- [What you should do]
Skip all lines in the entries below that come before the one containing "camera: 140 degrees left, 5 degrees down". Repeat that line and the rest exactly.

- [Information]
━━━━

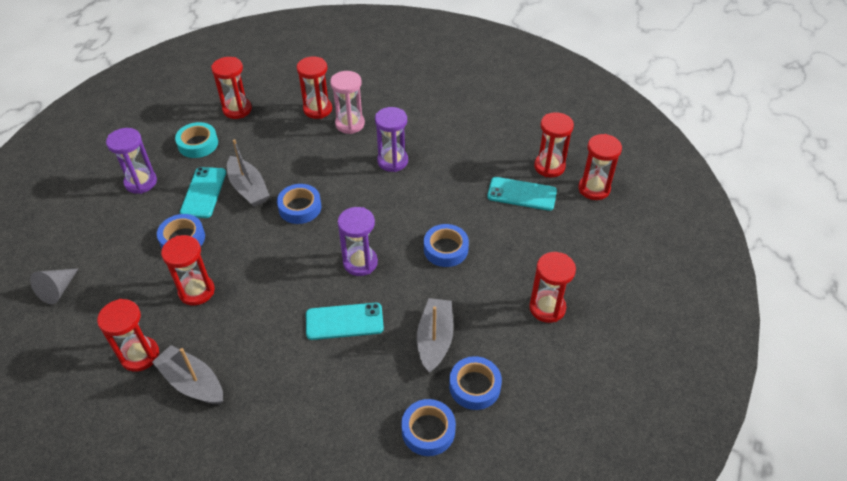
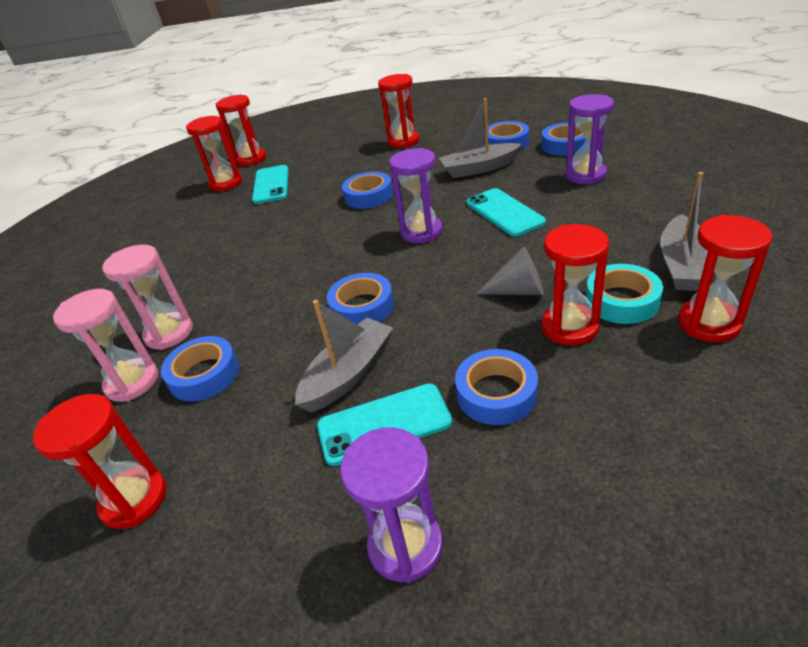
camera: 105 degrees left, 10 degrees down
grey cone [30,268,79,304] -> grey cone moved to [476,247,544,295]
turquoise tape [175,122,218,158] -> turquoise tape moved to [586,264,663,324]
red hourglass [297,56,332,119] -> pink hourglass [53,289,158,402]
purple hourglass [375,107,408,172] -> purple hourglass moved to [565,94,614,184]
none -> blue tape [161,336,239,401]

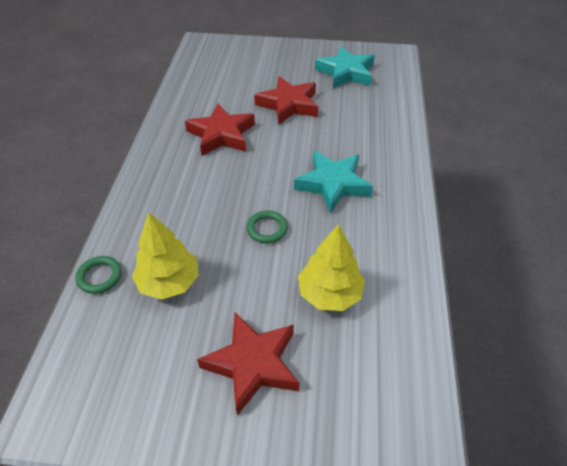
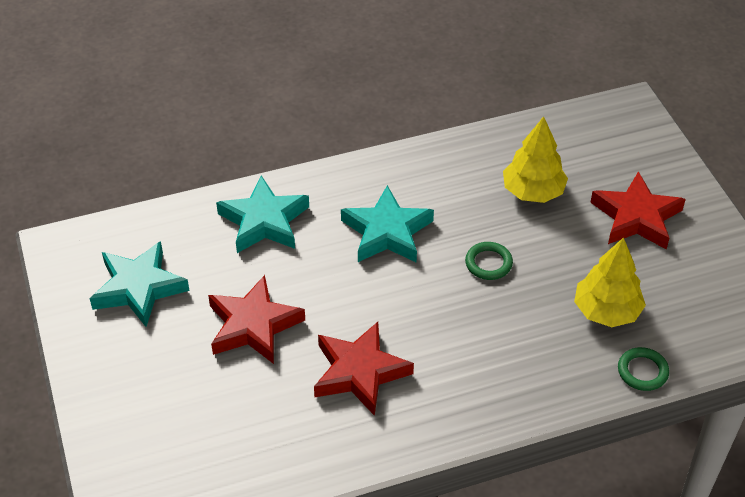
camera: 115 degrees left, 0 degrees up
none -> turquoise star [216,175,309,253]

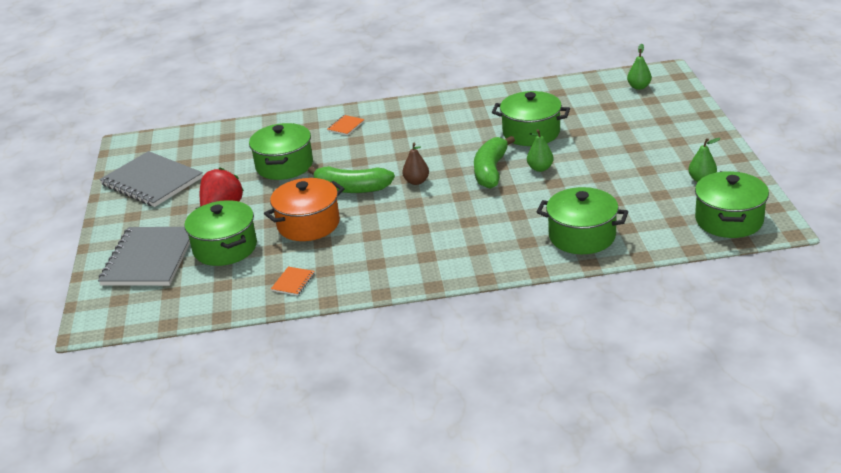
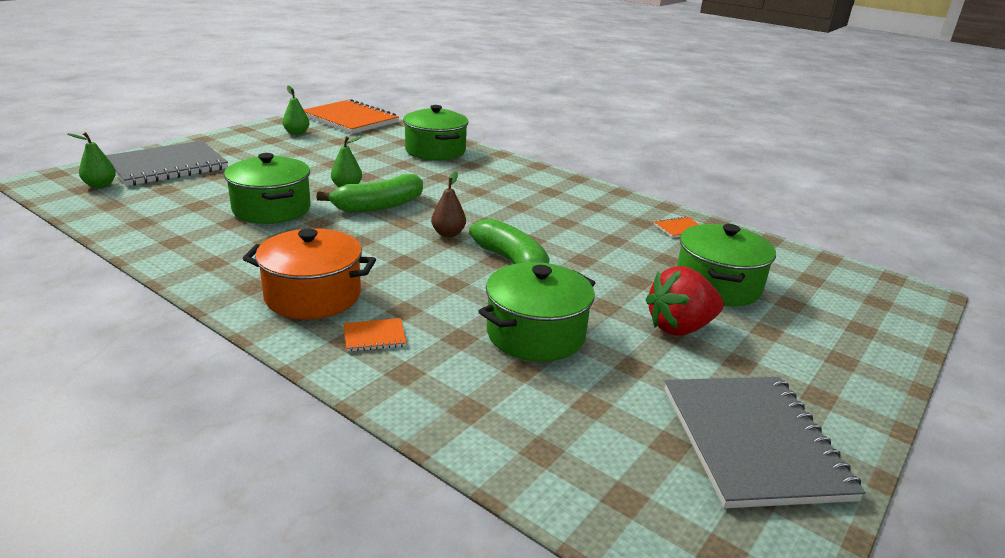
camera: 140 degrees left, 5 degrees down
grey notebook [98,227,190,286] -> grey notebook moved to [106,141,228,186]
orange pot [264,178,345,241] -> orange pot moved to [243,228,376,319]
green pot [695,171,769,238] -> orange notebook [304,99,399,134]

━━━━

- [Solution for this task]
camera: 140 degrees left, 5 degrees down
grey notebook [98,227,190,286] -> grey notebook moved to [106,141,228,186]
orange pot [264,178,345,241] -> orange pot moved to [243,228,376,319]
green pot [695,171,769,238] -> orange notebook [304,99,399,134]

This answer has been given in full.